> **WHAT TO DO**
Transcribe the whole listing below. Pictures do not go in the copy.

─── PROVIDED ENTRIES

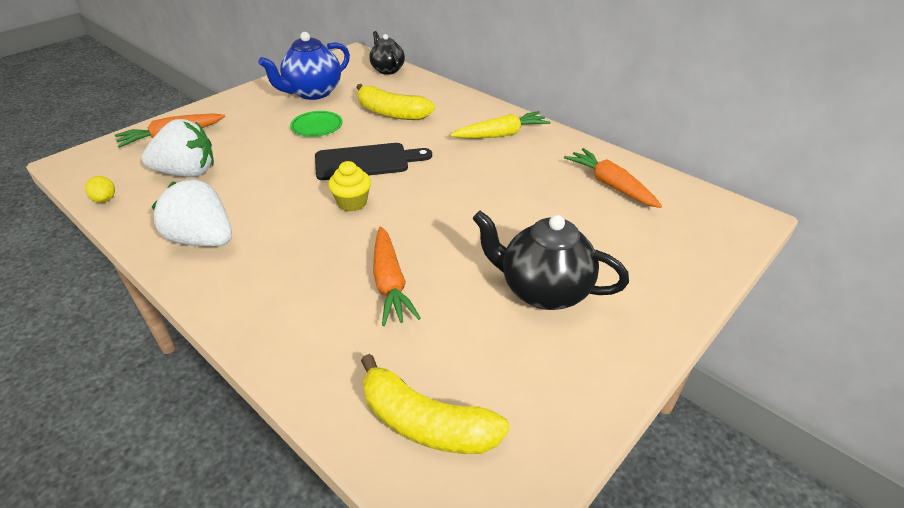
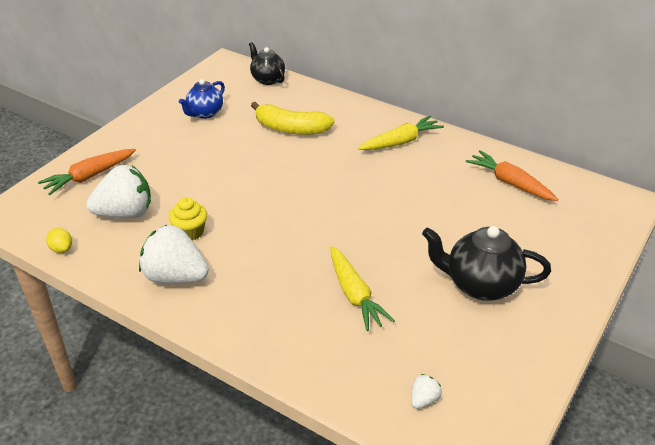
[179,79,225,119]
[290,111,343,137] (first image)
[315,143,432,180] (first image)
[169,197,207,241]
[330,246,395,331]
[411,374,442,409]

──────

> **REPLY**
[179,79,225,119]
[290,111,343,137] (first image)
[315,143,432,180] (first image)
[169,197,207,241]
[330,246,395,331]
[411,374,442,409]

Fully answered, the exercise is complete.